Task brief
For every line in the listing below that contains the word "mushroom", add one to the tally. State the final number and nothing else.

-*-

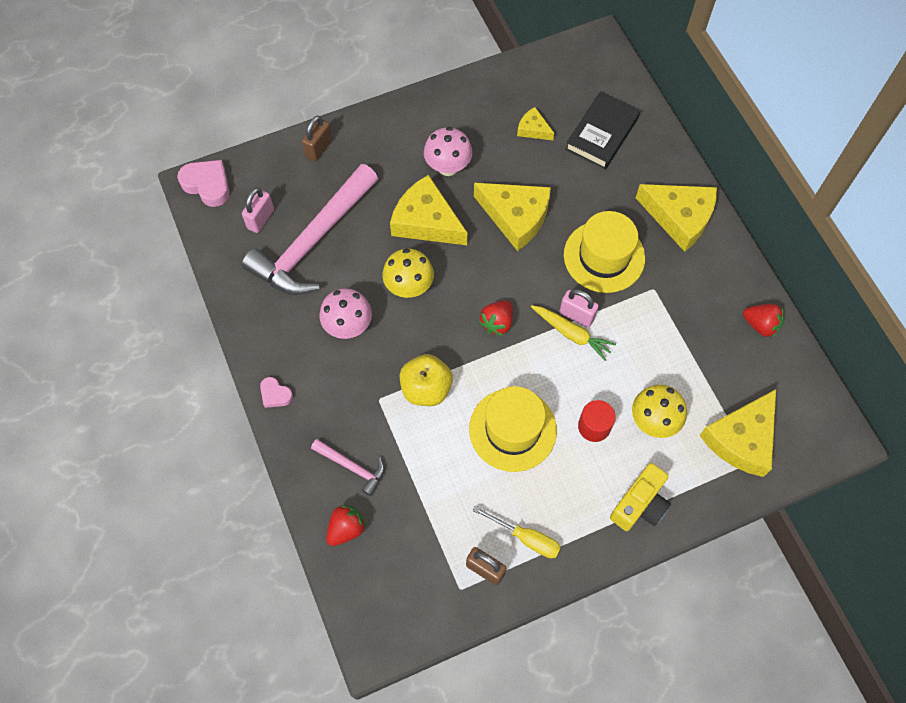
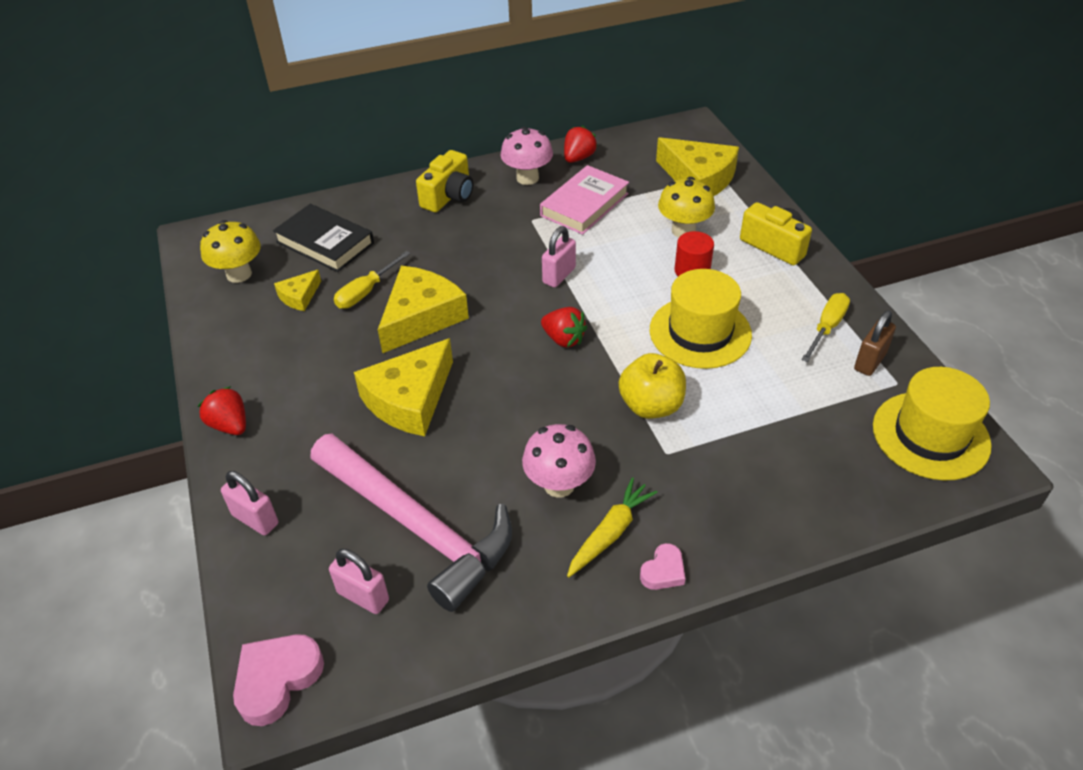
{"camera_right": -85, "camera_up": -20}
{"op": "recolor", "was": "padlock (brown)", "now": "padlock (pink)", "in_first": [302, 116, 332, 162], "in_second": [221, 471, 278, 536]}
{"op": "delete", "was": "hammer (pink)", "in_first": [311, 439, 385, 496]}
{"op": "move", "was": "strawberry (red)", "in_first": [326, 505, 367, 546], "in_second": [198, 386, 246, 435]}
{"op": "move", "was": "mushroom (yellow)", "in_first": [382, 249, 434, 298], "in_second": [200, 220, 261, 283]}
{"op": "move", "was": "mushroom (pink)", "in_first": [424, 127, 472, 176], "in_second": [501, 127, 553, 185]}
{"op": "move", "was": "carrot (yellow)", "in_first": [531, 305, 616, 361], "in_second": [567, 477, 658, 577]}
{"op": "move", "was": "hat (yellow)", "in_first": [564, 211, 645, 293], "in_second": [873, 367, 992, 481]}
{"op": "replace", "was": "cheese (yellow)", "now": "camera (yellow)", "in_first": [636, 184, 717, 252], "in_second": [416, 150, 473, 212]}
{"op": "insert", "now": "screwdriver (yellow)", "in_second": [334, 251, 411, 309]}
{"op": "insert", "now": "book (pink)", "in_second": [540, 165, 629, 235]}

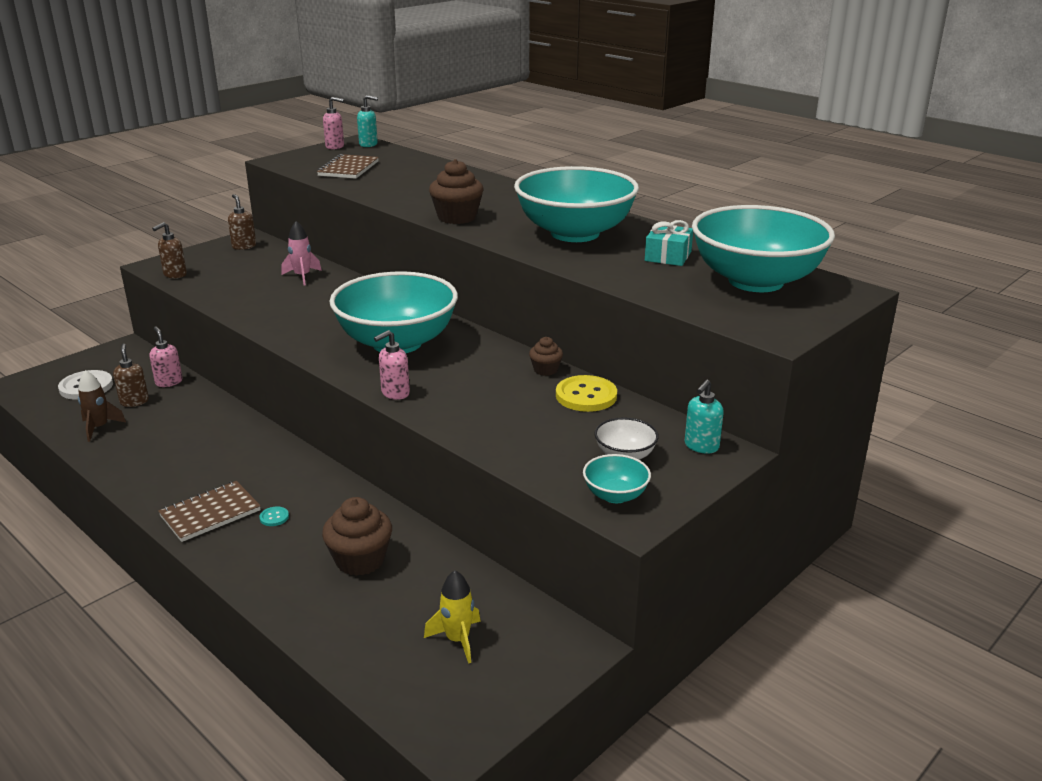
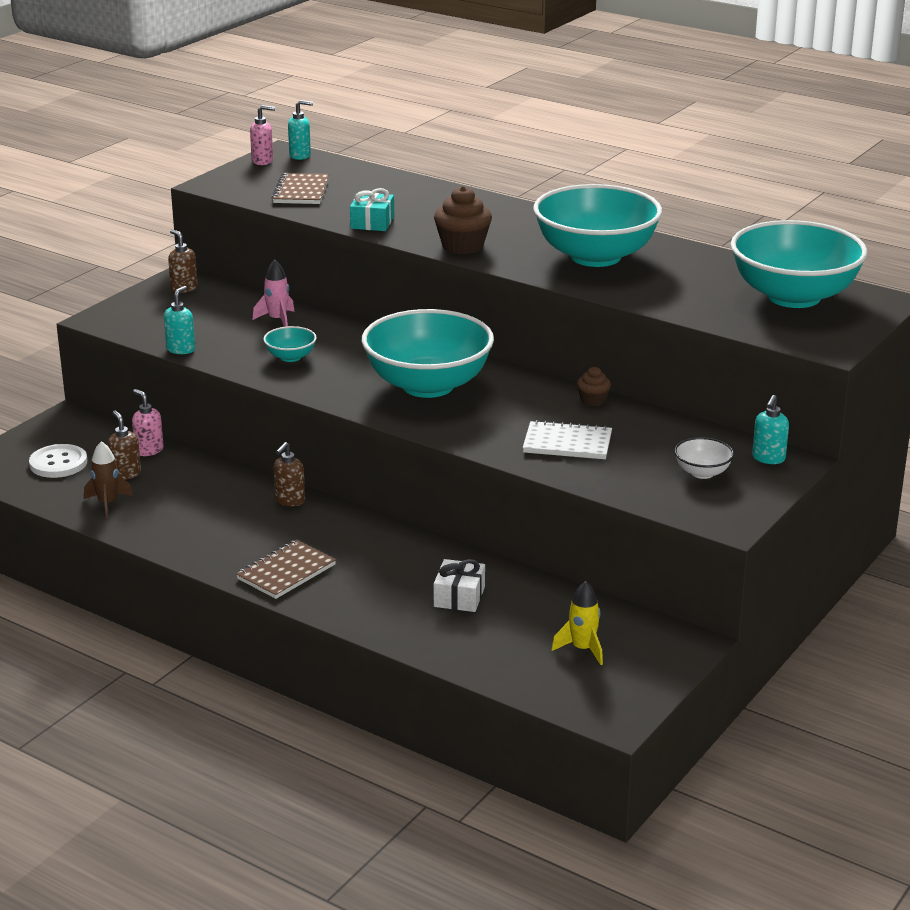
{"camera_right": -10, "camera_up": 0}
{"op": "move", "was": "soap dispenser (brown)", "in_first": [152, 222, 187, 278], "in_second": [273, 442, 305, 506]}
{"op": "delete", "was": "button (turquoise)", "in_first": [260, 507, 289, 526]}
{"op": "replace", "was": "cupcake (brown)", "now": "gift (white)", "in_first": [322, 497, 392, 576], "in_second": [434, 559, 485, 612]}
{"op": "delete", "was": "soap dispenser (pink)", "in_first": [374, 330, 410, 400]}
{"op": "delete", "was": "button (yellow)", "in_first": [556, 375, 617, 412]}
{"op": "move", "was": "bowl (turquoise)", "in_first": [583, 454, 651, 503], "in_second": [263, 326, 316, 362]}
{"op": "move", "was": "gift (turquoise)", "in_first": [645, 220, 693, 266], "in_second": [350, 188, 394, 231]}
{"op": "insert", "now": "soap dispenser (turquoise)", "in_second": [164, 286, 195, 354]}
{"op": "insert", "now": "notebook (white)", "in_second": [523, 420, 612, 459]}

-*-

Task output
2